Retype all of the lines below with no changes.

_ _ _ _

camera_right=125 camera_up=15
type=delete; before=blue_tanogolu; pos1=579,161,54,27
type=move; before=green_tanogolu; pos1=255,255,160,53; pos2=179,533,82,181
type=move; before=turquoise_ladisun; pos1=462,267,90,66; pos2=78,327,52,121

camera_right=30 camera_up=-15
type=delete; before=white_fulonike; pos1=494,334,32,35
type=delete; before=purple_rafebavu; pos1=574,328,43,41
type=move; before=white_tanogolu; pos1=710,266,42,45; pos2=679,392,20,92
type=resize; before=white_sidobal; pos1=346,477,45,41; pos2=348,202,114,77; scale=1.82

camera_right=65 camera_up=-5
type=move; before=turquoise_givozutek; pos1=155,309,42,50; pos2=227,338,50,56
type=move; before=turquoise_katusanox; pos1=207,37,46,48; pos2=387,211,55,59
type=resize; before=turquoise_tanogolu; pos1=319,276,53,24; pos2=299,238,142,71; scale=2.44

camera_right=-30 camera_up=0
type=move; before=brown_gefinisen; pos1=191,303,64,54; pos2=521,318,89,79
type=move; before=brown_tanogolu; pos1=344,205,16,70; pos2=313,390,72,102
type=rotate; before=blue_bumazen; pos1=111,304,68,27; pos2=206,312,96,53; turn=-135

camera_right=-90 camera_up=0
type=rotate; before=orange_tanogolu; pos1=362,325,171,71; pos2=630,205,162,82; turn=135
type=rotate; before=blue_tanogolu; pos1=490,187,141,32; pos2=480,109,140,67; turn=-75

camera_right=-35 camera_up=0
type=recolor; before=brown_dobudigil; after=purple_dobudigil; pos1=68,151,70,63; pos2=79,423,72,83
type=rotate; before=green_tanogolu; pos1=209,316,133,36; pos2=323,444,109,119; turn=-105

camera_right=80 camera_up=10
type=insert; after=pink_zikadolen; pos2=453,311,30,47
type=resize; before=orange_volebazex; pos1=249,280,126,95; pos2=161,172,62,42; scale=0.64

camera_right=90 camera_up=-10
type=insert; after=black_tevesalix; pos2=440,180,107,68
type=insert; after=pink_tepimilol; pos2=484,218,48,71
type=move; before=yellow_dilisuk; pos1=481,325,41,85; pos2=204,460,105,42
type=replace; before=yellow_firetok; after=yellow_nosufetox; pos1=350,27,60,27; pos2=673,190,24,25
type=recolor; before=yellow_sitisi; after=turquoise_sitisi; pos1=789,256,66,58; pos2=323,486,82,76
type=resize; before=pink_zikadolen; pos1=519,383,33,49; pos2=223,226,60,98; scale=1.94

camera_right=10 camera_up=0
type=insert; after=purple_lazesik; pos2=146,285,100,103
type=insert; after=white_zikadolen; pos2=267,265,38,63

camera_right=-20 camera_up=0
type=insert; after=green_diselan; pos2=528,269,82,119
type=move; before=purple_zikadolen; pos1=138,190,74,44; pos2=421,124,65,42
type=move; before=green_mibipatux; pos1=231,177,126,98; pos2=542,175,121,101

_ _ _ _

> **Exercise response**:
camera_right=125 camera_up=15
type=delete; before=blue_tanogolu; pos1=579,161,54,27
type=move; before=green_tanogolu; pos1=255,255,160,53; pos2=179,533,82,181
type=move; before=turquoise_ladisun; pos1=462,267,90,66; pos2=78,327,52,121

camera_right=30 camera_up=-15
type=delete; before=white_fulonike; pos1=494,334,32,35
type=delete; before=purple_rafebavu; pos1=574,328,43,41
type=move; before=white_tanogolu; pos1=710,266,42,45; pos2=679,392,20,92
type=resize; before=white_sidobal; pos1=346,477,45,41; pos2=348,202,114,77; scale=1.82

camera_right=65 camera_up=-5
type=move; before=turquoise_givozutek; pos1=155,309,42,50; pos2=227,338,50,56
type=move; before=turquoise_katusanox; pos1=207,37,46,48; pos2=387,211,55,59
type=resize; before=turquoise_tanogolu; pos1=319,276,53,24; pos2=299,238,142,71; scale=2.44

camera_right=-30 camera_up=0
type=move; before=brown_gefinisen; pos1=191,303,64,54; pos2=521,318,89,79
type=move; before=brown_tanogolu; pos1=344,205,16,70; pos2=313,390,72,102
type=rotate; before=blue_bumazen; pos1=111,304,68,27; pos2=206,312,96,53; turn=-135

camera_right=-90 camera_up=0
type=rotate; before=orange_tanogolu; pos1=362,325,171,71; pos2=630,205,162,82; turn=135
type=rotate; before=blue_tanogolu; pos1=490,187,141,32; pos2=480,109,140,67; turn=-75

camera_right=-35 camera_up=0
type=recolor; before=brown_dobudigil; after=purple_dobudigil; pos1=68,151,70,63; pos2=79,423,72,83
type=rotate; before=green_tanogolu; pos1=209,316,133,36; pos2=323,444,109,119; turn=-105

camera_right=80 camera_up=10
type=insert; after=pink_zikadolen; pos2=453,311,30,47
type=resize; before=orange_volebazex; pos1=249,280,126,95; pos2=161,172,62,42; scale=0.64

camera_right=90 camera_up=-10
type=insert; after=black_tevesalix; pos2=440,180,107,68
type=insert; after=pink_tepimilol; pos2=484,218,48,71
type=move; before=yellow_dilisuk; pos1=481,325,41,85; pos2=204,460,105,42
type=replace; before=yellow_firetok; after=yellow_nosufetox; pos1=350,27,60,27; pos2=673,190,24,25
type=recolor; before=yellow_sitisi; after=turquoise_sitisi; pos1=789,256,66,58; pos2=323,486,82,76
type=resize; before=pink_zikadolen; pos1=519,383,33,49; pos2=223,226,60,98; scale=1.94

camera_right=10 camera_up=0
type=insert; after=purple_lazesik; pos2=146,285,100,103
type=insert; after=white_zikadolen; pos2=267,265,38,63

camera_right=-20 camera_up=0
type=insert; after=green_diselan; pos2=528,269,82,119
type=move; before=purple_zikadolen; pos1=138,190,74,44; pos2=421,124,65,42
type=move; before=green_mibipatux; pos1=231,177,126,98; pos2=542,175,121,101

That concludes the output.